**ABOUT THIS TASK**
Give back the line that contains "SOIL2 pin GND: none -> GND" and every following line, exactly as they appear, through the end of the data.

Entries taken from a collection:
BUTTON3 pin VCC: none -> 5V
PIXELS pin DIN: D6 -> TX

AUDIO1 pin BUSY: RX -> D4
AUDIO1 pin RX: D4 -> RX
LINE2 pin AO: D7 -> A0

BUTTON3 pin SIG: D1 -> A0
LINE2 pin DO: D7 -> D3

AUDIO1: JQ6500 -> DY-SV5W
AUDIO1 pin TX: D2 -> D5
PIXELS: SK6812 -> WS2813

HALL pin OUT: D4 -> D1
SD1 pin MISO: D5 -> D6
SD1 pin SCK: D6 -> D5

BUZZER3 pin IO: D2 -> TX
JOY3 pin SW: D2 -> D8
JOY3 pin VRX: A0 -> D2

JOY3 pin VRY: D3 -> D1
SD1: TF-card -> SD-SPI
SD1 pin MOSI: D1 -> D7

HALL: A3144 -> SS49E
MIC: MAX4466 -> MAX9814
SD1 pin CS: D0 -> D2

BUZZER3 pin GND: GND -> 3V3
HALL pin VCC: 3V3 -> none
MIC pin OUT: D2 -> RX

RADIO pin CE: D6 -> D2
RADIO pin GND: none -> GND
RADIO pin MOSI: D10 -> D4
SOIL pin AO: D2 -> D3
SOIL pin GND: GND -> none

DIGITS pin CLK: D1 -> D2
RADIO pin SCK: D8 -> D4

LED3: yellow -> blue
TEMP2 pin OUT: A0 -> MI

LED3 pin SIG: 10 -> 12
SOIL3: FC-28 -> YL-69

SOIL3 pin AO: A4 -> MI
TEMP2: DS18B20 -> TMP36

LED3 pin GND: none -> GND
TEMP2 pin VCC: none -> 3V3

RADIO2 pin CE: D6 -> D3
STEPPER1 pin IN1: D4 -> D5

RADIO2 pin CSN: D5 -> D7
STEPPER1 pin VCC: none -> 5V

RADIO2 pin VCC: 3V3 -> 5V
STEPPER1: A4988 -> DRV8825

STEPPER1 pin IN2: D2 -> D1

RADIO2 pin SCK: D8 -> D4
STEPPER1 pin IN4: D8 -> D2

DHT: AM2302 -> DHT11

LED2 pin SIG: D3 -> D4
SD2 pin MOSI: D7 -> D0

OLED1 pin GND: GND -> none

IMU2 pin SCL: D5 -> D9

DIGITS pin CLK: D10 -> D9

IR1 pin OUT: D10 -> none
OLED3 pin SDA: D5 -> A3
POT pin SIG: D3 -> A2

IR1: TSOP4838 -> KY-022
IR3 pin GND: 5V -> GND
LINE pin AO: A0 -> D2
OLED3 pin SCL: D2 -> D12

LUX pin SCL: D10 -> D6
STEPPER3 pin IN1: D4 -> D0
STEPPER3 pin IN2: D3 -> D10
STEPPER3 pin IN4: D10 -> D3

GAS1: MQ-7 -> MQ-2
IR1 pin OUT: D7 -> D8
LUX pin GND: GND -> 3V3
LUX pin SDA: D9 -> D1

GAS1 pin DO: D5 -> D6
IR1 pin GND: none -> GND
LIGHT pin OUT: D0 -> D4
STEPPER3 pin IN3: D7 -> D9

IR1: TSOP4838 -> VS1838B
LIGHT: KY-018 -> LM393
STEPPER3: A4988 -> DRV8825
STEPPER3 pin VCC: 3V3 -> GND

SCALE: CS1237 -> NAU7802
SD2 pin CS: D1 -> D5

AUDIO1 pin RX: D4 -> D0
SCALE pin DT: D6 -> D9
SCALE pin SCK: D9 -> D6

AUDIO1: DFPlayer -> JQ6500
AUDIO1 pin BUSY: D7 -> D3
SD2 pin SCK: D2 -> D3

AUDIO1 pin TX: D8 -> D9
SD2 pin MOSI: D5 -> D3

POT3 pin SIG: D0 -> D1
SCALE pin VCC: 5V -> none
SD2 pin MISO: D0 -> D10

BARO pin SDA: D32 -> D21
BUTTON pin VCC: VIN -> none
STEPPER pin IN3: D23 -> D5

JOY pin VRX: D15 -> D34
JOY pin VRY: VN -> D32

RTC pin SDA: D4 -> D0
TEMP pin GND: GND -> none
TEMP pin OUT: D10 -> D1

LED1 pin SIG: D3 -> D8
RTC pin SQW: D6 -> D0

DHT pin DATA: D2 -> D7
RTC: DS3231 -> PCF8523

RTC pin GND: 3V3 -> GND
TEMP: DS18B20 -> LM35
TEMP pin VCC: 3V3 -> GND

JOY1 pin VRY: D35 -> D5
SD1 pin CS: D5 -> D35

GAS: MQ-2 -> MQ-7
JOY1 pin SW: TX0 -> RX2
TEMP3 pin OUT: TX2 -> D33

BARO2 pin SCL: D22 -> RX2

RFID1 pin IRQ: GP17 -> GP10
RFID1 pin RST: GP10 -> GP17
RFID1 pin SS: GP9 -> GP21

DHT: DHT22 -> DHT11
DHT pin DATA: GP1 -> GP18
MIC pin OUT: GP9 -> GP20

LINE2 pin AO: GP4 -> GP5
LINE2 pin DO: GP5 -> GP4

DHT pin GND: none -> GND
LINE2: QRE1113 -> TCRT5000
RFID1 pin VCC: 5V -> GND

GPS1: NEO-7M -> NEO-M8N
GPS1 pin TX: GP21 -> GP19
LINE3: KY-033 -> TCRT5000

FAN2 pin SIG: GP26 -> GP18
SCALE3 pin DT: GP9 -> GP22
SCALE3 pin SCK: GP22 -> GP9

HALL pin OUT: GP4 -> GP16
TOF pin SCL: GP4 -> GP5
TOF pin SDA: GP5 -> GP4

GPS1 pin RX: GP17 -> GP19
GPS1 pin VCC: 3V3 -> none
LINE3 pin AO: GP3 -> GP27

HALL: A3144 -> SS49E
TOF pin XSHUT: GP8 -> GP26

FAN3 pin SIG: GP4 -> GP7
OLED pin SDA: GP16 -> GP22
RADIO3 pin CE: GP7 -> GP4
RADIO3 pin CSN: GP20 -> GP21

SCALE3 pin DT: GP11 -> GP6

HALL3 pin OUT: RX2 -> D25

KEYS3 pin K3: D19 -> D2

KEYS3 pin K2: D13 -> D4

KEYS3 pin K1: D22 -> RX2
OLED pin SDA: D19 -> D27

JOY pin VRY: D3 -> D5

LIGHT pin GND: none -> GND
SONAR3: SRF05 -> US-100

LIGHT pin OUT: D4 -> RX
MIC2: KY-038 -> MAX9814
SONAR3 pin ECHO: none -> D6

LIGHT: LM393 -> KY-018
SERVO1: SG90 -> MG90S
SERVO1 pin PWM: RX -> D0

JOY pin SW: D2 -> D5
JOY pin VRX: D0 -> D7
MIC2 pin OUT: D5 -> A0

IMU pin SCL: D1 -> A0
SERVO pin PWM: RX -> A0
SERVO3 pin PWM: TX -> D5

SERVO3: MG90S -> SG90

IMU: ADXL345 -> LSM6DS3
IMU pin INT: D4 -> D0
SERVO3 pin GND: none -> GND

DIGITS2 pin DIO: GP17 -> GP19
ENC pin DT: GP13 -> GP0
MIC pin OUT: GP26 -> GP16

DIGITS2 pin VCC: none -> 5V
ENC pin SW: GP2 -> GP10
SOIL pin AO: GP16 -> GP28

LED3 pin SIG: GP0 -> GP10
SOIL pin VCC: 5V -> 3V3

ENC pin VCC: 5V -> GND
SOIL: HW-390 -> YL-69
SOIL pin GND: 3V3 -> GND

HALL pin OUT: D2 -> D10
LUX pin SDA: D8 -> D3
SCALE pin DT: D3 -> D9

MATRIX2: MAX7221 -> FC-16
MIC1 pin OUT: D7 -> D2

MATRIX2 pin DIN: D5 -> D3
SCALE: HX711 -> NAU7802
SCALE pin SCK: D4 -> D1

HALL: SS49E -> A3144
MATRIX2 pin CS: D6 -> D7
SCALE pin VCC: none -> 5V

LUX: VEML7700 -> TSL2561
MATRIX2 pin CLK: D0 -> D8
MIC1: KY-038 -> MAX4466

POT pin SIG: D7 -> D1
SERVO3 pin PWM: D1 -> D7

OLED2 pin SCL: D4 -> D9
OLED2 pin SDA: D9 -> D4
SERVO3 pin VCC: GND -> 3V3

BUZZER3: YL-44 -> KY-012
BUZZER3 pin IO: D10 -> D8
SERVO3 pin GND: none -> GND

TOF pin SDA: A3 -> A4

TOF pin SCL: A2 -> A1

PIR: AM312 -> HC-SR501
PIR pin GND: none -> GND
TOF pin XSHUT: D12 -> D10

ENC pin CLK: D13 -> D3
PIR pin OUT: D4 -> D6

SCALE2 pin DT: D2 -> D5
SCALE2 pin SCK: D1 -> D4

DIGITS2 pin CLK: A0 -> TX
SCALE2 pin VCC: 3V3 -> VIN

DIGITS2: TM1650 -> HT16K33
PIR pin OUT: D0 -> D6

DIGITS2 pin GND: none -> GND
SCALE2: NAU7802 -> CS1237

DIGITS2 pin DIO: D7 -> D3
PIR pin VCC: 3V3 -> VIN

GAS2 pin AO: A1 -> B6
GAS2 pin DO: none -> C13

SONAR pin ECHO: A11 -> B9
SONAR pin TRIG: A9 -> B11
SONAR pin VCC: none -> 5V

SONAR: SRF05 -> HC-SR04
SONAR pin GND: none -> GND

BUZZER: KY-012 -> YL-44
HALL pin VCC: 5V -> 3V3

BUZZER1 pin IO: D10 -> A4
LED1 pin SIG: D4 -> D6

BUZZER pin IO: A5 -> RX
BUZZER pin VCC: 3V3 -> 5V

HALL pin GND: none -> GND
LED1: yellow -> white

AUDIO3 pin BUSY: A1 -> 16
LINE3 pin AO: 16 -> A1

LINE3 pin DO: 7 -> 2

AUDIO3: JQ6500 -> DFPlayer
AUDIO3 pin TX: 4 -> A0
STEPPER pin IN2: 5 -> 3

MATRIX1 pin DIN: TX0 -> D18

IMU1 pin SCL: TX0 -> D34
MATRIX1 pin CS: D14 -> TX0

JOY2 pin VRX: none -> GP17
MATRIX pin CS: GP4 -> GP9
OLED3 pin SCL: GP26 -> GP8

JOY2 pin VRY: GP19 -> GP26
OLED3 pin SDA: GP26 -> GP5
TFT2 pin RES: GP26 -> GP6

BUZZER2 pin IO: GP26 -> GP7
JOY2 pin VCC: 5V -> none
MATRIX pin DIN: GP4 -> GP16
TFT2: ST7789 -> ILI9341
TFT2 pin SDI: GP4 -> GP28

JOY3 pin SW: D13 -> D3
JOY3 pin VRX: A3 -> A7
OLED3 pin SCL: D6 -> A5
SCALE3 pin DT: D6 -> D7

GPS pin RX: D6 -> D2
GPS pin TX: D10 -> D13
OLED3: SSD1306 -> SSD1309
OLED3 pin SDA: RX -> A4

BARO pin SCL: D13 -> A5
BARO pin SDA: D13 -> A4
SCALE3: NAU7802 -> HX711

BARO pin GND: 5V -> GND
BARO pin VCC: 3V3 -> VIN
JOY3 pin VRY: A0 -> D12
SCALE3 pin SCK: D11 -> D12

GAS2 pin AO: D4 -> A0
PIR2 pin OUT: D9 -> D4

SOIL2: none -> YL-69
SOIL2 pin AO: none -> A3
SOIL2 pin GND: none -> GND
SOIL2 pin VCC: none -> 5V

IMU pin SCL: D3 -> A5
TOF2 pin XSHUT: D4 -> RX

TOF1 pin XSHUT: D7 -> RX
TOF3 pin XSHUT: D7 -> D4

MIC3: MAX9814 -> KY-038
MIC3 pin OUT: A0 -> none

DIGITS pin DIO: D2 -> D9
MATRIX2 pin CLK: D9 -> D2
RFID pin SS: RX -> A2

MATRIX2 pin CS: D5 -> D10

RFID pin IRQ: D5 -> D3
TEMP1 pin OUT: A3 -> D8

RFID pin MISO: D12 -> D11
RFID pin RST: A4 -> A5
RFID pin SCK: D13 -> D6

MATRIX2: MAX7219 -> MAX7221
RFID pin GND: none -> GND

**EXERCISE OUTPUT**
SOIL2 pin GND: none -> GND
SOIL2 pin VCC: none -> 5V

IMU pin SCL: D3 -> A5
TOF2 pin XSHUT: D4 -> RX

TOF1 pin XSHUT: D7 -> RX
TOF3 pin XSHUT: D7 -> D4

MIC3: MAX9814 -> KY-038
MIC3 pin OUT: A0 -> none

DIGITS pin DIO: D2 -> D9
MATRIX2 pin CLK: D9 -> D2
RFID pin SS: RX -> A2

MATRIX2 pin CS: D5 -> D10

RFID pin IRQ: D5 -> D3
TEMP1 pin OUT: A3 -> D8

RFID pin MISO: D12 -> D11
RFID pin RST: A4 -> A5
RFID pin SCK: D13 -> D6

MATRIX2: MAX7219 -> MAX7221
RFID pin GND: none -> GND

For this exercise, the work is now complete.